WORK ORDER — Reproduce the lines below exactly, from the one containing "camera: 65 degrees right, 5 degrees down" through the one containing "(475,371,572,511) to (747,142,811,251)", both included. Leave out any pictures.

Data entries
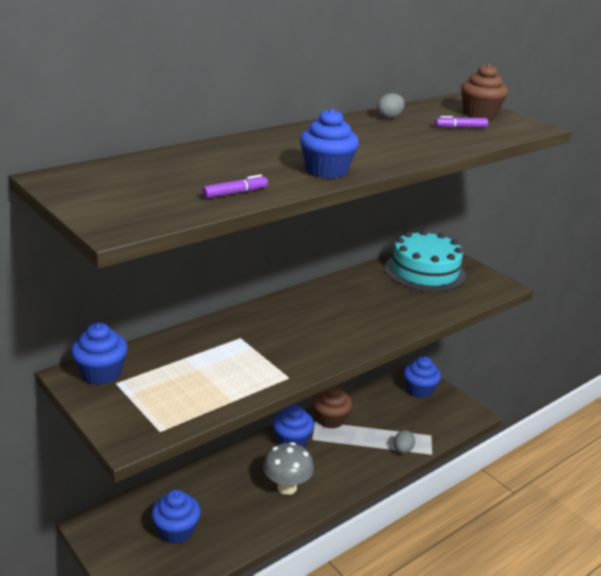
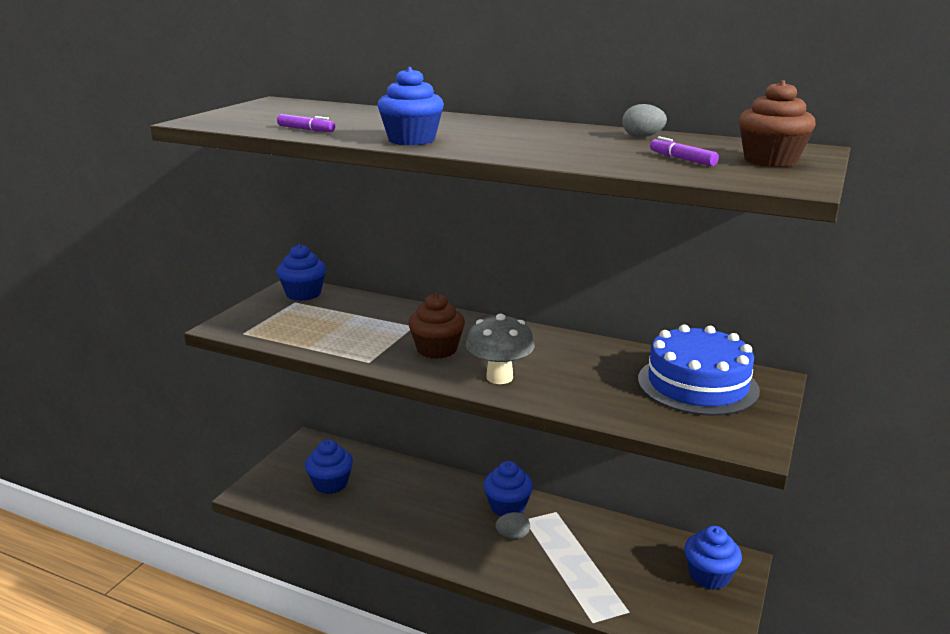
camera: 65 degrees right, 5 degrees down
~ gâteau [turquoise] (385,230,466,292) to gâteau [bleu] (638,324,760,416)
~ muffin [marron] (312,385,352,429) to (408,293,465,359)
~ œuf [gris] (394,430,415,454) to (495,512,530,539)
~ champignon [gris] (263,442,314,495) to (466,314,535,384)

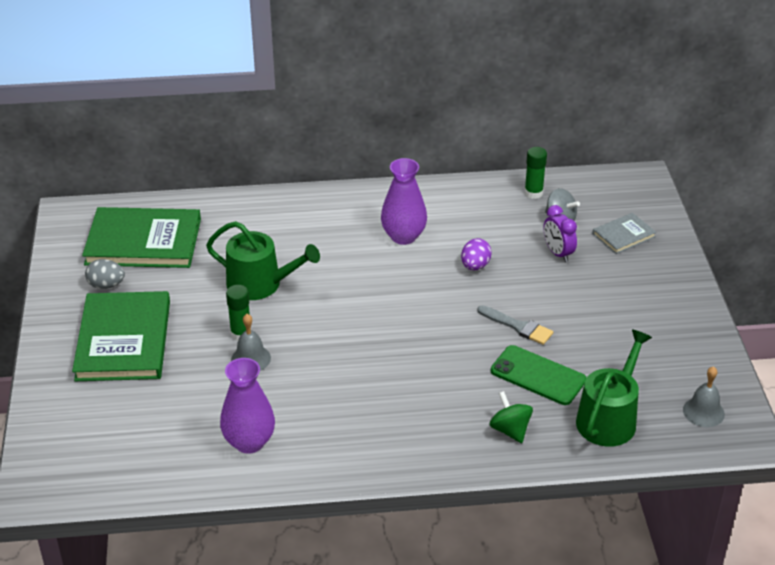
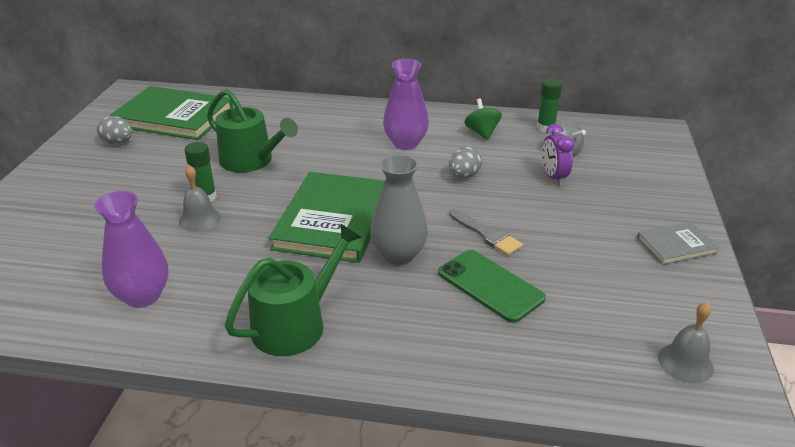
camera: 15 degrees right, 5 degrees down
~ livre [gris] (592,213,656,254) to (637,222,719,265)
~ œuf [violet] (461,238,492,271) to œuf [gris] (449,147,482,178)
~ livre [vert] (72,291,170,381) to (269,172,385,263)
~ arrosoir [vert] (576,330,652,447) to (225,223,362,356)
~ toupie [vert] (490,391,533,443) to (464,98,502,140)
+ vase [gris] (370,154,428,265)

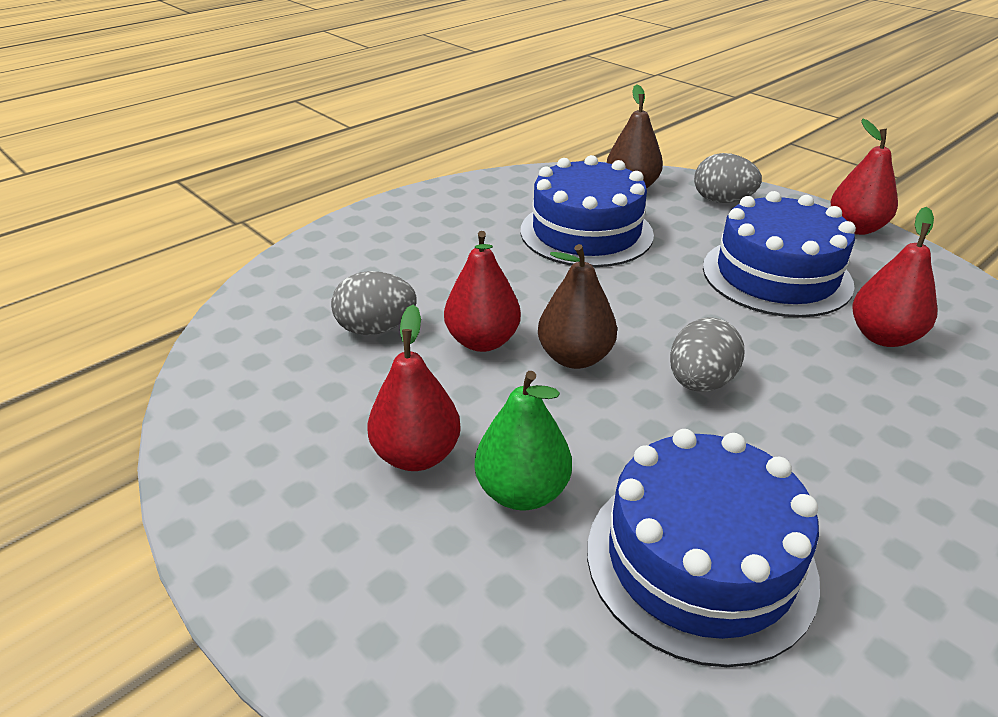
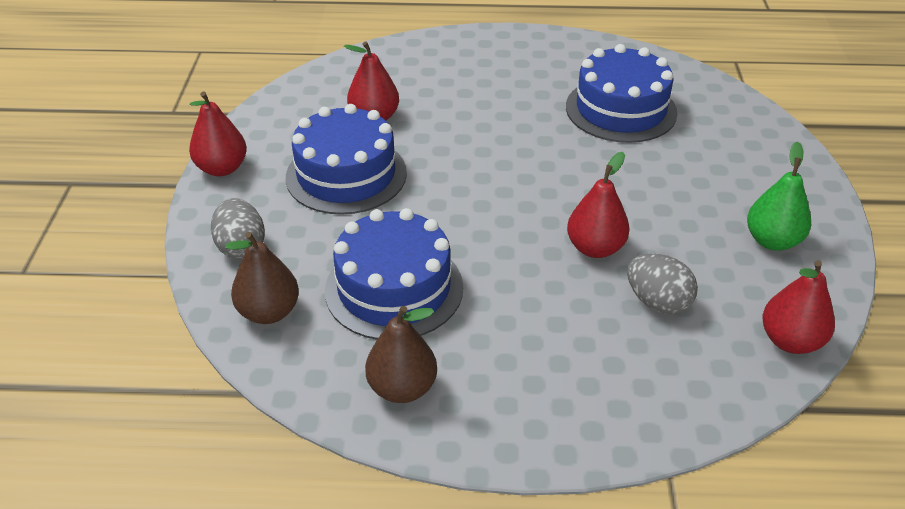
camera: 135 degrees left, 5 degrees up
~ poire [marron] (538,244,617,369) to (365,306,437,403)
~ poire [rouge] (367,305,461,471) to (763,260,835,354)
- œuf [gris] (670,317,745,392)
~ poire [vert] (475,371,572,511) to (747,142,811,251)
* * *
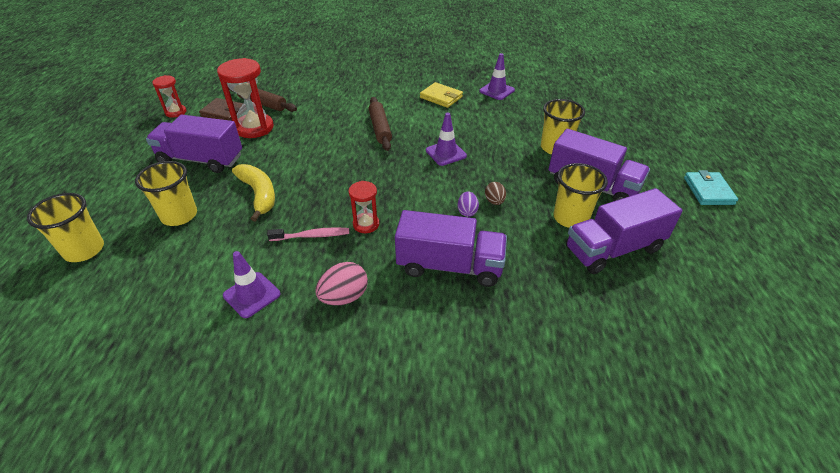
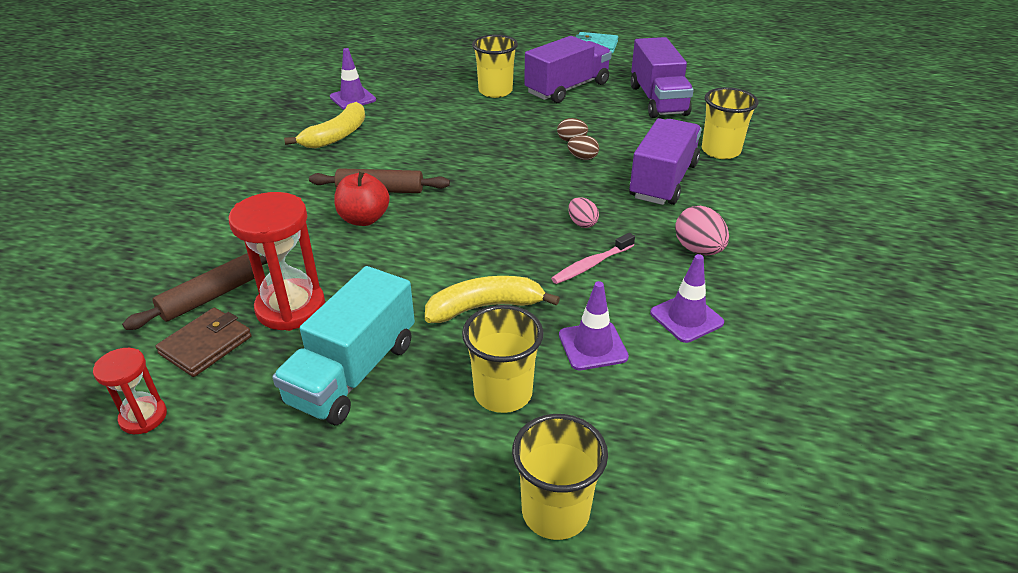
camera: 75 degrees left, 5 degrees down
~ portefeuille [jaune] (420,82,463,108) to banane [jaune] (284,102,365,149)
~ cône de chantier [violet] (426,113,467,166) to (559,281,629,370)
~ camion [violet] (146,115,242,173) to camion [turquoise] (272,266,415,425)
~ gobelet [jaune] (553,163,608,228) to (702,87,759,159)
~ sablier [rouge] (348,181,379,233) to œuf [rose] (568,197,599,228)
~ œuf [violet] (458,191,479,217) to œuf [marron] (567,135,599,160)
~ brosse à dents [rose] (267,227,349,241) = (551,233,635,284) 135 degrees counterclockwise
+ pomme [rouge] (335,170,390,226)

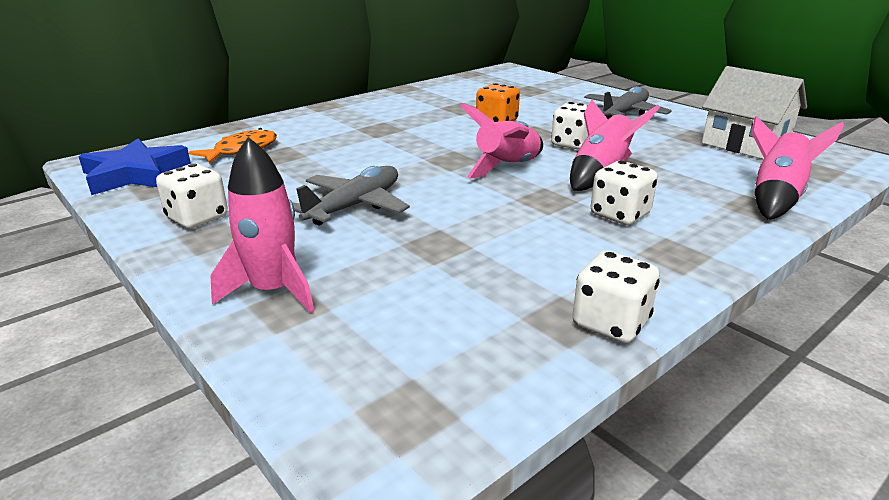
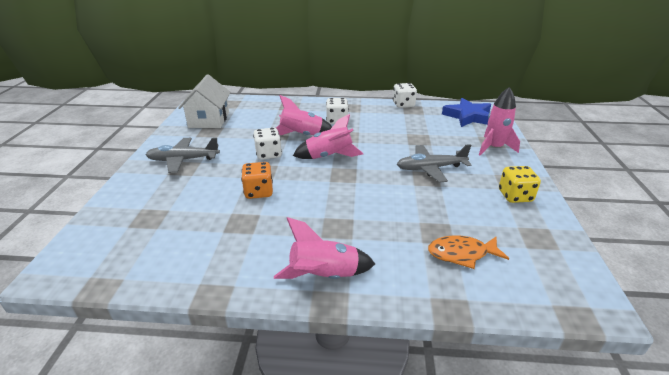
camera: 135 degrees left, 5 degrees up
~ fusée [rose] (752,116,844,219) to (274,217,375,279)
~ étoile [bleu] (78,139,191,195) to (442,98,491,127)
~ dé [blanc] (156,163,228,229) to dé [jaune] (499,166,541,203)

WRITTEN ANSWER —
camera: 65 degrees right, 5 degrees down
~ gâteau [turquoise] (385,230,466,292) to gâteau [bleu] (638,324,760,416)
~ muffin [marron] (312,385,352,429) to (408,293,465,359)
~ œuf [gris] (394,430,415,454) to (495,512,530,539)
~ champignon [gris] (263,442,314,495) to (466,314,535,384)

camera: 15 degrees right, 5 degrees down
~ livre [gris] (592,213,656,254) to (637,222,719,265)
~ œuf [violet] (461,238,492,271) to œuf [gris] (449,147,482,178)
~ livre [vert] (72,291,170,381) to (269,172,385,263)
~ arrosoir [vert] (576,330,652,447) to (225,223,362,356)
~ toupie [vert] (490,391,533,443) to (464,98,502,140)
+ vase [gris] (370,154,428,265)

camera: 135 degrees left, 5 degrees up
~ poire [marron] (538,244,617,369) to (365,306,437,403)
~ poire [rouge] (367,305,461,471) to (763,260,835,354)
- œuf [gris] (670,317,745,392)
~ poire [vert] (475,371,572,511) to (747,142,811,251)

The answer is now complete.